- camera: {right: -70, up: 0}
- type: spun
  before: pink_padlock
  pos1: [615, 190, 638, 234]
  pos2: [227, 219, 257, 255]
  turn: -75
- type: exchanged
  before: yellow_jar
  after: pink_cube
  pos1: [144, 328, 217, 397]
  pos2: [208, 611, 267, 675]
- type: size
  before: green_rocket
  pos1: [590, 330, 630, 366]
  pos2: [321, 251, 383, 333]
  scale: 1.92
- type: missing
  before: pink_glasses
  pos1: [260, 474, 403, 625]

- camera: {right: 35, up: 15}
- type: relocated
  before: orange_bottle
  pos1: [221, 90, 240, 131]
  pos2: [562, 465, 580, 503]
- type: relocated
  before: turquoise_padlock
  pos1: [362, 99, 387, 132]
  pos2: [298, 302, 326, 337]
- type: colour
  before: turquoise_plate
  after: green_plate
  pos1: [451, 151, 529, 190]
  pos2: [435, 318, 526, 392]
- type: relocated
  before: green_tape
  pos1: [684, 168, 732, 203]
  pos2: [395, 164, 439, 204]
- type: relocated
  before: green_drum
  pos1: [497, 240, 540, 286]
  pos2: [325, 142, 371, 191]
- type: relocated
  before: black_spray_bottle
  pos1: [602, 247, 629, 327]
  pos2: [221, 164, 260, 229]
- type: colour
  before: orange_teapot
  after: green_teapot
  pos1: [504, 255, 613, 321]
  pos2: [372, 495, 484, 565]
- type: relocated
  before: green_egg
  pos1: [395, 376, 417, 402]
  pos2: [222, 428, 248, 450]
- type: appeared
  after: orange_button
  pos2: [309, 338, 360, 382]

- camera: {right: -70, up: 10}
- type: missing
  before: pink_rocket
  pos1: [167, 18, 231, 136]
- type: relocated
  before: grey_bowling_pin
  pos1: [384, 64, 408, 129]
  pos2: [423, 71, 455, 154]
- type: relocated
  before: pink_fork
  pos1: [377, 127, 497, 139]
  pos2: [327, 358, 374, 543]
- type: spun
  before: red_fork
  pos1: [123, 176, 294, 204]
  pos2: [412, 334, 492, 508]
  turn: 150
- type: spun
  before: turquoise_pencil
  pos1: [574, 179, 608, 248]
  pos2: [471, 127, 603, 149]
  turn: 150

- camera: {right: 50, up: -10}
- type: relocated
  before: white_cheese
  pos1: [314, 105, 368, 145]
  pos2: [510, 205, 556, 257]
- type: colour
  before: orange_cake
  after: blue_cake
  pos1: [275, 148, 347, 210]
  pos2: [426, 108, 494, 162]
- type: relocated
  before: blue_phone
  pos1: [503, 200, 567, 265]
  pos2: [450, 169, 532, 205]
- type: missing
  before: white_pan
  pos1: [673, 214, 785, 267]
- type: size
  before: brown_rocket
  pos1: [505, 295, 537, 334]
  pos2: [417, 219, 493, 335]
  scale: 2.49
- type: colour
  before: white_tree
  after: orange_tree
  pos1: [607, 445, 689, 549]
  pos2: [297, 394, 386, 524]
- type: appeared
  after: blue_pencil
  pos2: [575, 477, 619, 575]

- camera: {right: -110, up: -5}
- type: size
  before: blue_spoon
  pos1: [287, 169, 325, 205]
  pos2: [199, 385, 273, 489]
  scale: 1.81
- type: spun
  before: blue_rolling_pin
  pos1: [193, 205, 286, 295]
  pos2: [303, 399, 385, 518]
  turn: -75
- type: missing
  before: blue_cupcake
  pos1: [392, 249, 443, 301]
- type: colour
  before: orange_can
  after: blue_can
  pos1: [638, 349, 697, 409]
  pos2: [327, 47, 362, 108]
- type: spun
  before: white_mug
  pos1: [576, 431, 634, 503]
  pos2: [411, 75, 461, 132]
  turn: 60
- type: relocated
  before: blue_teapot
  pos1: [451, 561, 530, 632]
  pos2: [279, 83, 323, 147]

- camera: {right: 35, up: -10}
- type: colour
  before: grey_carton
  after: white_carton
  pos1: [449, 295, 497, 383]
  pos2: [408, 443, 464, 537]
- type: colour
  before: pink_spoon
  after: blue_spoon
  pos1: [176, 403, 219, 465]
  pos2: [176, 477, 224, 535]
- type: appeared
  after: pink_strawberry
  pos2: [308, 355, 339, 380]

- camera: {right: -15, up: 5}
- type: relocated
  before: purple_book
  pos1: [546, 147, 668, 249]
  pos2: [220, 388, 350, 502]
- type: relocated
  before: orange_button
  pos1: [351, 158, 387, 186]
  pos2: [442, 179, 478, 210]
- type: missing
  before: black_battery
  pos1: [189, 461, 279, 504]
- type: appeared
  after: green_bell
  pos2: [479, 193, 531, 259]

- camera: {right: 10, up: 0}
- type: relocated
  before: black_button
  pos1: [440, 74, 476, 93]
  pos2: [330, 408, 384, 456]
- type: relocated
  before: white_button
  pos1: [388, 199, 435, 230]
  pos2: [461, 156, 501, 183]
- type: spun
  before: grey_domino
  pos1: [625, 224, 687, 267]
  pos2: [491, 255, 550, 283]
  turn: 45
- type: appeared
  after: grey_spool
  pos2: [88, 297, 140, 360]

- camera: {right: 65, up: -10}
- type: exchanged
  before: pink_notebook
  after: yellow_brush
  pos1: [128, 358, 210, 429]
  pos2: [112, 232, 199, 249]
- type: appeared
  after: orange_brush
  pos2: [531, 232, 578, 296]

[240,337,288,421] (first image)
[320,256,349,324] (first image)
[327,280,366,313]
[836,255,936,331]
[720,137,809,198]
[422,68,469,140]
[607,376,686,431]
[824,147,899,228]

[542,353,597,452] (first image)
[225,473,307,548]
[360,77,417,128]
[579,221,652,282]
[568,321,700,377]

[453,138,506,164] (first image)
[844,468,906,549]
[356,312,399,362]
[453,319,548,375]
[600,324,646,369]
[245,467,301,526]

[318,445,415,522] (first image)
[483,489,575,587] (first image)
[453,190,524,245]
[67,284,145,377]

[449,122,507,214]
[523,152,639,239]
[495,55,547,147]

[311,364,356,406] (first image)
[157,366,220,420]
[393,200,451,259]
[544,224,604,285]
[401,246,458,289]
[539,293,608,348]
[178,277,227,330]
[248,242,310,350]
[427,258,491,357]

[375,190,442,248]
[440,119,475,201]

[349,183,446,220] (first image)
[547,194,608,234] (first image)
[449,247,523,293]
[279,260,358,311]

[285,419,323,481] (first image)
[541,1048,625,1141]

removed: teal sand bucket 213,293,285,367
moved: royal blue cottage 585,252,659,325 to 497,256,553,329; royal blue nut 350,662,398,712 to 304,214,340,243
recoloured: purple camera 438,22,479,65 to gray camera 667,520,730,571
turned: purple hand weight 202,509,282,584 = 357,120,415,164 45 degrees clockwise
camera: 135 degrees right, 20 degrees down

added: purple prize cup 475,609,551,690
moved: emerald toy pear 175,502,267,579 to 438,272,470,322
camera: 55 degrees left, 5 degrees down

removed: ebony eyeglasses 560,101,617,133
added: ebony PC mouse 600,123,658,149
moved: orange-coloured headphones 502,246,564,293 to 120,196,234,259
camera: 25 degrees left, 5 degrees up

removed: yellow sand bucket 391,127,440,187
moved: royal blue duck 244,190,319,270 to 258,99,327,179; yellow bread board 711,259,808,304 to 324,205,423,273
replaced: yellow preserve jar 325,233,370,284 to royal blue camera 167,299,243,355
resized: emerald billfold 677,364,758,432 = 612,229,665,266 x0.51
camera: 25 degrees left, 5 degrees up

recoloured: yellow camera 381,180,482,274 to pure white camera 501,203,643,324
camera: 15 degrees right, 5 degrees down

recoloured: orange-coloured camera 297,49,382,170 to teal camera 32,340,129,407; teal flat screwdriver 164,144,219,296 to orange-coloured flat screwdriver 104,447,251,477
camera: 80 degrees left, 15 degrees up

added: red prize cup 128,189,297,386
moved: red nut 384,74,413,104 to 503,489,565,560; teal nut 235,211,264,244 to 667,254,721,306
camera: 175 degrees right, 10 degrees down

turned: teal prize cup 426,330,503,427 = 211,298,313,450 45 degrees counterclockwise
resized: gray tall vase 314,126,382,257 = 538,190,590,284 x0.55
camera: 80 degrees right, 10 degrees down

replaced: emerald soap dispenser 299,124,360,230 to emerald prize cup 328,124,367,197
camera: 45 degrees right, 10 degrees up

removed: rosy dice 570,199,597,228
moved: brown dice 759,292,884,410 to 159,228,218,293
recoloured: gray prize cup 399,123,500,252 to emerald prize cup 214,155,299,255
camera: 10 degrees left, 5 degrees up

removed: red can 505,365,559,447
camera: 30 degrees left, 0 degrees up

----

> [WHAT TO DO]
Please repeat word for word the lines above that run from the beginning through the line containing "before: pink_glasses", keeping both the first and that last line.

> [EXPECTED OUTPUT]
- camera: {right: -70, up: 0}
- type: spun
  before: pink_padlock
  pos1: [615, 190, 638, 234]
  pos2: [227, 219, 257, 255]
  turn: -75
- type: exchanged
  before: yellow_jar
  after: pink_cube
  pos1: [144, 328, 217, 397]
  pos2: [208, 611, 267, 675]
- type: size
  before: green_rocket
  pos1: [590, 330, 630, 366]
  pos2: [321, 251, 383, 333]
  scale: 1.92
- type: missing
  before: pink_glasses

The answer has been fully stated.